Set down only the lines from the one containing "(green) (349 302)" through the final line of the entries below, exactly as they stand, with no pictures.

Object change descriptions
_ _ _ _ _

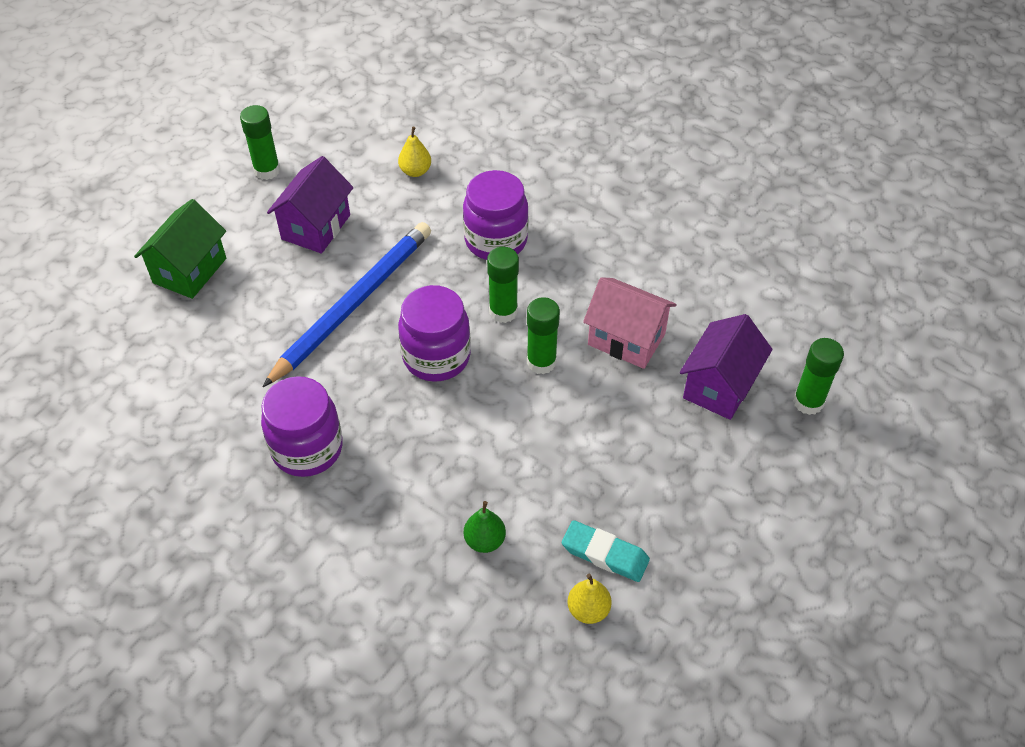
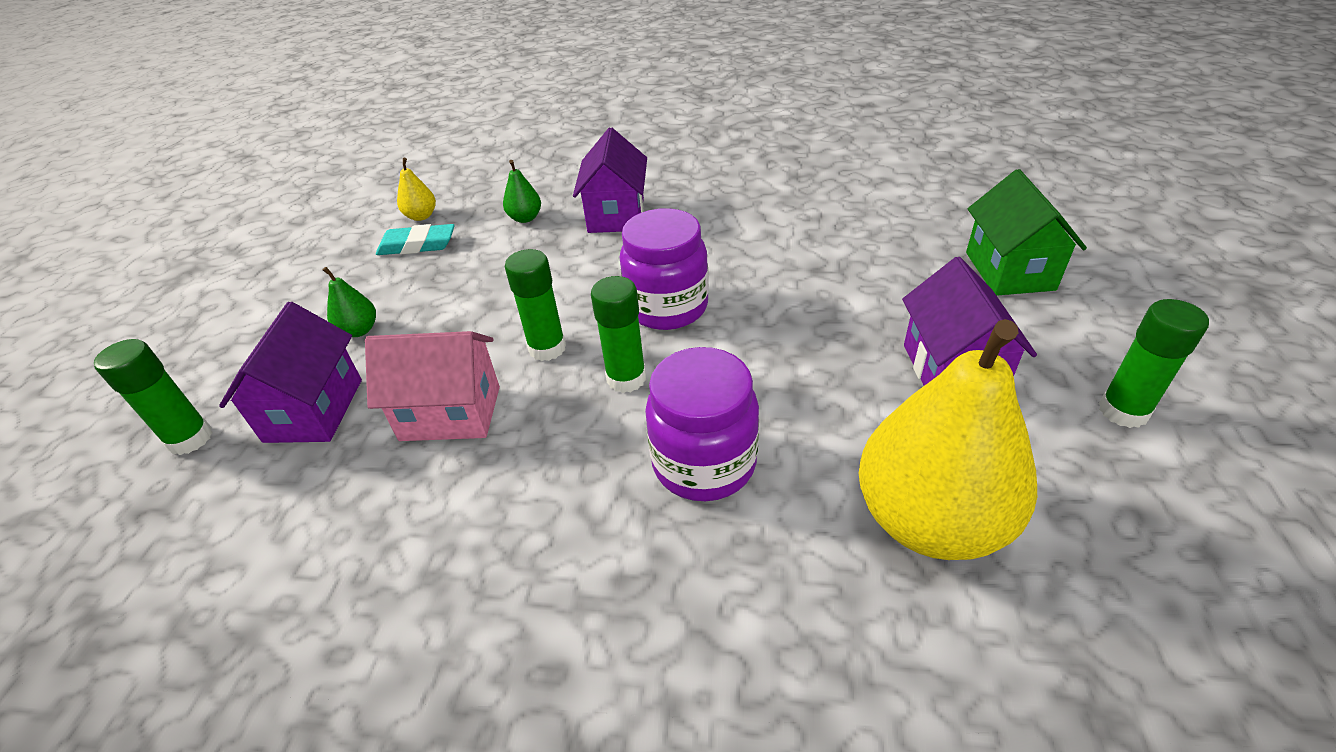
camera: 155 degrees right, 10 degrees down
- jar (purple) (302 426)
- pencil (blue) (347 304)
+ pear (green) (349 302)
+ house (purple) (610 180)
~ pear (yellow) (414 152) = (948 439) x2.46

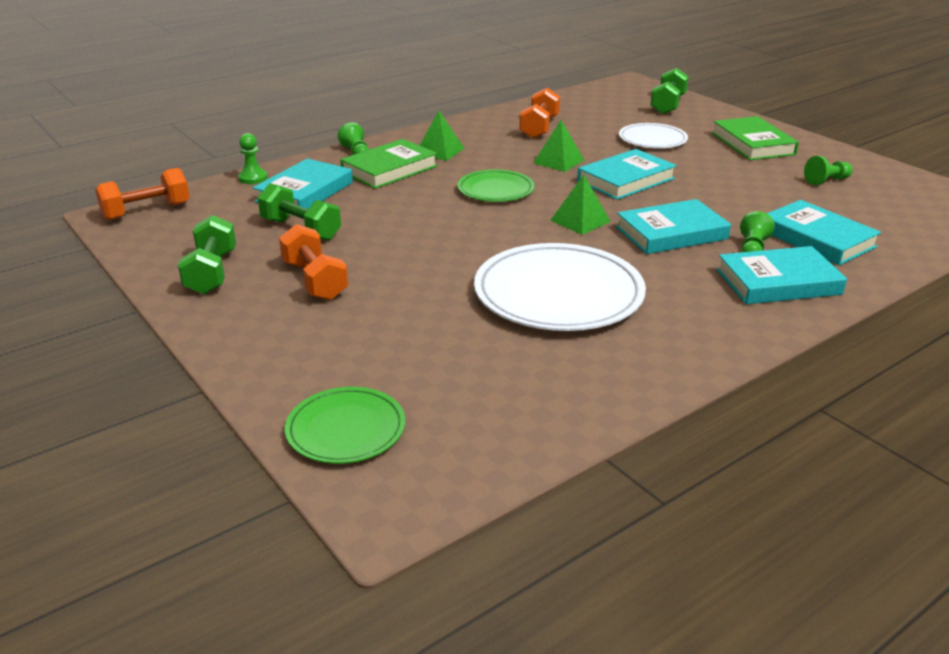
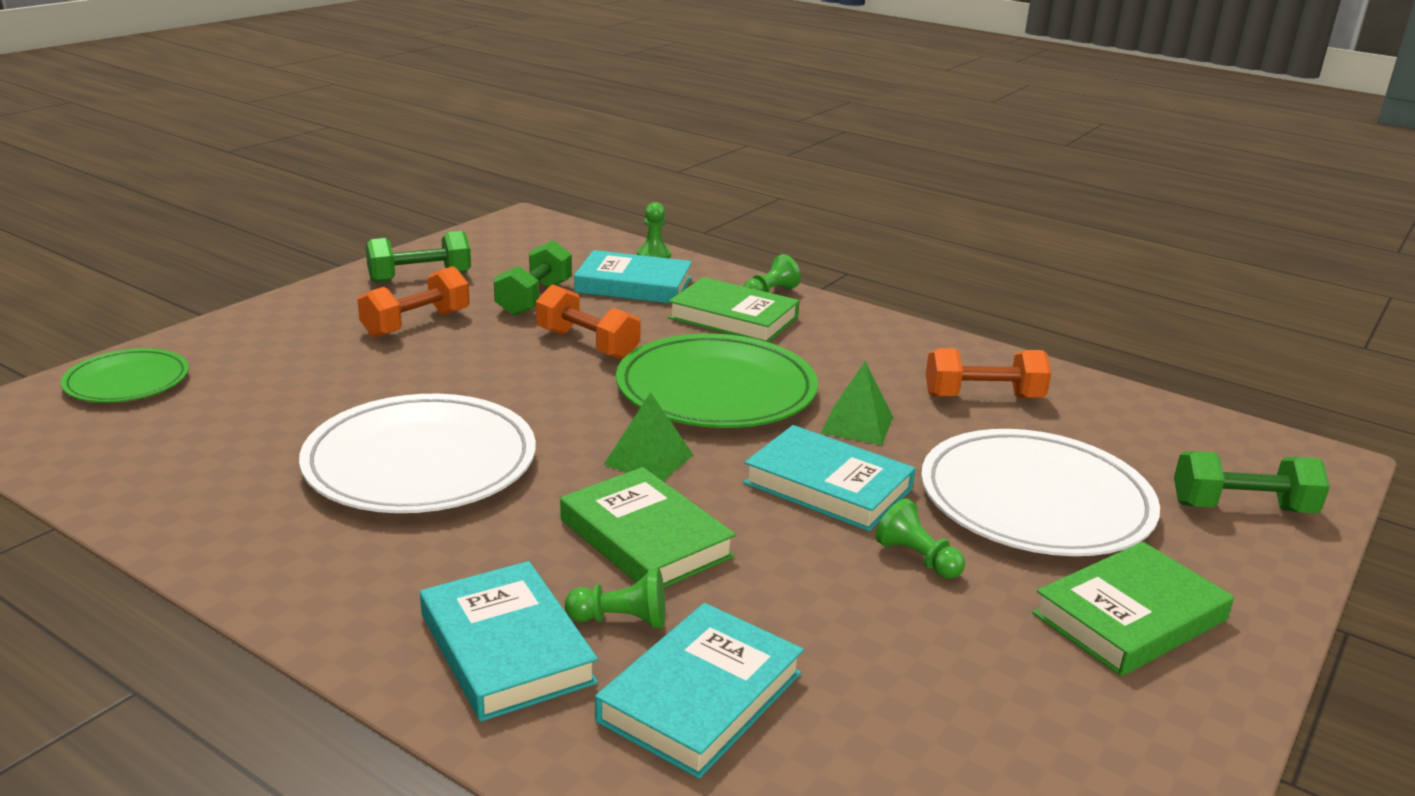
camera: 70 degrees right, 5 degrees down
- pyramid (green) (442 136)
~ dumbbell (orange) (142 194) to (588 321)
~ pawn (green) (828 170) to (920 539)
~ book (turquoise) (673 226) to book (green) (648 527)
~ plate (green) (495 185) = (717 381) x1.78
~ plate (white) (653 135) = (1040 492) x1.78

_ _ _ _ _

RESULT OF THE TASK »
+ pear (green) (349 302)
+ house (purple) (610 180)
~ pear (yellow) (414 152) = (948 439) x2.46

camera: 70 degrees right, 5 degrees down
- pyramid (green) (442 136)
~ dumbbell (orange) (142 194) to (588 321)
~ pawn (green) (828 170) to (920 539)
~ book (turquoise) (673 226) to book (green) (648 527)
~ plate (green) (495 185) = (717 381) x1.78
~ plate (white) (653 135) = (1040 492) x1.78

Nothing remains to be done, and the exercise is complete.